The word "phone" occurs in some of the lines below; copy each of those lines.

Source records:
-- Opening Marker --

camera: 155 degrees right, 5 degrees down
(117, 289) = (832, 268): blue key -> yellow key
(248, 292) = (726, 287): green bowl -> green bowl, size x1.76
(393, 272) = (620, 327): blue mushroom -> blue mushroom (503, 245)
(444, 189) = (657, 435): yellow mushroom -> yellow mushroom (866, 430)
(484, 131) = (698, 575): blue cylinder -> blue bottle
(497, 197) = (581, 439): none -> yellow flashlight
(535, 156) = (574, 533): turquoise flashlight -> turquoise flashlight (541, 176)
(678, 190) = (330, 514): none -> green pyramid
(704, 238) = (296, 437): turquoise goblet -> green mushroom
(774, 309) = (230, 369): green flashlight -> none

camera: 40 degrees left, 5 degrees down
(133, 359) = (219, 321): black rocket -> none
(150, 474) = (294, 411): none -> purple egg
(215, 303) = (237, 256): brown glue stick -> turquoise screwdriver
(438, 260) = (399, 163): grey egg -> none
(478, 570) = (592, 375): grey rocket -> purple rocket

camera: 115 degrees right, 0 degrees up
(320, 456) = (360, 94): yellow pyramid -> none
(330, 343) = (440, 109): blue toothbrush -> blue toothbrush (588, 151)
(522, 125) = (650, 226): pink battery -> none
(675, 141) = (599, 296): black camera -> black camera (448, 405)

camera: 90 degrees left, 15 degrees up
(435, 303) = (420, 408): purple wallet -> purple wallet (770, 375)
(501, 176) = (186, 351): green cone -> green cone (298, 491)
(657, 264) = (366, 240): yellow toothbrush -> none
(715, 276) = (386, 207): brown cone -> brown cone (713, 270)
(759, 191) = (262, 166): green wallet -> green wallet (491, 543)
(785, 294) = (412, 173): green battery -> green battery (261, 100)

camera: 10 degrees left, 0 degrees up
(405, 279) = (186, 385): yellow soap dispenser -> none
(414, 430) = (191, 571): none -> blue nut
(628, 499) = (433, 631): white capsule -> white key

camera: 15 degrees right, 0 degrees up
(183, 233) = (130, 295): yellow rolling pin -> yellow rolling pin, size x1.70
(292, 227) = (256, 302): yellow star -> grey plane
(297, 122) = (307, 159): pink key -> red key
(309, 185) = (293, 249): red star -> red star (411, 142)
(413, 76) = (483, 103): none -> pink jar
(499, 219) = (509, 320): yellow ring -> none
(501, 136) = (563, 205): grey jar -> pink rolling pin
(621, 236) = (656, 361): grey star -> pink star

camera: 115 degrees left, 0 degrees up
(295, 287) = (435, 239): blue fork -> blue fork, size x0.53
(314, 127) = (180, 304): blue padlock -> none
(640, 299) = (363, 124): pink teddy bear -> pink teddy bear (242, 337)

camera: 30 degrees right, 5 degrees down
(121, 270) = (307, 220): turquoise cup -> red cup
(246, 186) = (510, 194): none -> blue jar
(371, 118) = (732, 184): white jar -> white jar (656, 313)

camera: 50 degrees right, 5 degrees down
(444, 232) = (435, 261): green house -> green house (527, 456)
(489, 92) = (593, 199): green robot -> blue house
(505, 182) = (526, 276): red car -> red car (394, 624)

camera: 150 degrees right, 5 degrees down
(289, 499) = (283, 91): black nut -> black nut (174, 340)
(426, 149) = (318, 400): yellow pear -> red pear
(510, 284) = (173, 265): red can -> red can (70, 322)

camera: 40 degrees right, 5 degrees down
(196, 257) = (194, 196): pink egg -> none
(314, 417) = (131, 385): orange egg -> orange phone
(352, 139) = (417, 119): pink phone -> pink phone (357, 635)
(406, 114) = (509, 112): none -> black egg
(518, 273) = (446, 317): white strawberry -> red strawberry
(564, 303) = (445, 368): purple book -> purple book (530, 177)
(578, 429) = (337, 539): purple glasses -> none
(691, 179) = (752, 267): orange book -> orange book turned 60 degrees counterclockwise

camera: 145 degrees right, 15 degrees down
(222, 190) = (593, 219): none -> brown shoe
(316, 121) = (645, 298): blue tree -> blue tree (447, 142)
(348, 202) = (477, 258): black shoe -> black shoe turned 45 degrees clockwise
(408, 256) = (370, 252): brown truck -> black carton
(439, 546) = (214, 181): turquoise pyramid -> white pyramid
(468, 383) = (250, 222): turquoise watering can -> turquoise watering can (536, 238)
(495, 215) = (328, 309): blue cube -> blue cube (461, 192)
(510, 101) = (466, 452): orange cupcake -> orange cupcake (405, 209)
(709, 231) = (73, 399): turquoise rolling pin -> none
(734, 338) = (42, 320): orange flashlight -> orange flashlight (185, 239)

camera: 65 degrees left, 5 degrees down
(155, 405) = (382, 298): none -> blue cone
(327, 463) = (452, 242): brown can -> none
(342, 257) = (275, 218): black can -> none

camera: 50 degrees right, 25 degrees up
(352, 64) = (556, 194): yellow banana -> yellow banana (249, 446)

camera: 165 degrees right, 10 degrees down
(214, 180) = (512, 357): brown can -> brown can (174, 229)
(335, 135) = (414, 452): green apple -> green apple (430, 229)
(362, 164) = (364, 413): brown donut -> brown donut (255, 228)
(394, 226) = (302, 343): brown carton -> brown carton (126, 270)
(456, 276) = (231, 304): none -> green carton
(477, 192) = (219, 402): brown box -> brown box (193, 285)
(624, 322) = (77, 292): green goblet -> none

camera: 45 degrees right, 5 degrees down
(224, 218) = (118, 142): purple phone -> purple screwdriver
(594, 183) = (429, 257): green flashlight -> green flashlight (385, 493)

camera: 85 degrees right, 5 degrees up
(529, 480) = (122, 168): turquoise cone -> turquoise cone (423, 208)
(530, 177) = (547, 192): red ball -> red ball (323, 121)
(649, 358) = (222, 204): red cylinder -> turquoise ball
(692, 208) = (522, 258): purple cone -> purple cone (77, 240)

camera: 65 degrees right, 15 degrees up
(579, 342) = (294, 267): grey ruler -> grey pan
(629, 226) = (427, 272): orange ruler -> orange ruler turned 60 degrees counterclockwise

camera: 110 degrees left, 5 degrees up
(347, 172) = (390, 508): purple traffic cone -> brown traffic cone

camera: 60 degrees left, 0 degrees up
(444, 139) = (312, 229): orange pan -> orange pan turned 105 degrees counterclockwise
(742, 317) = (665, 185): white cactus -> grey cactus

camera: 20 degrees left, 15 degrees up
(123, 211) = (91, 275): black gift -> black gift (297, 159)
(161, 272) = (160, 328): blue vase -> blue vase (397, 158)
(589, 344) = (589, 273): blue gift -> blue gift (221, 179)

-- Closing Marker --

Solved problem:
(314, 417) = (131, 385): orange egg -> orange phone
(352, 139) = (417, 119): pink phone -> pink phone (357, 635)
(224, 218) = (118, 142): purple phone -> purple screwdriver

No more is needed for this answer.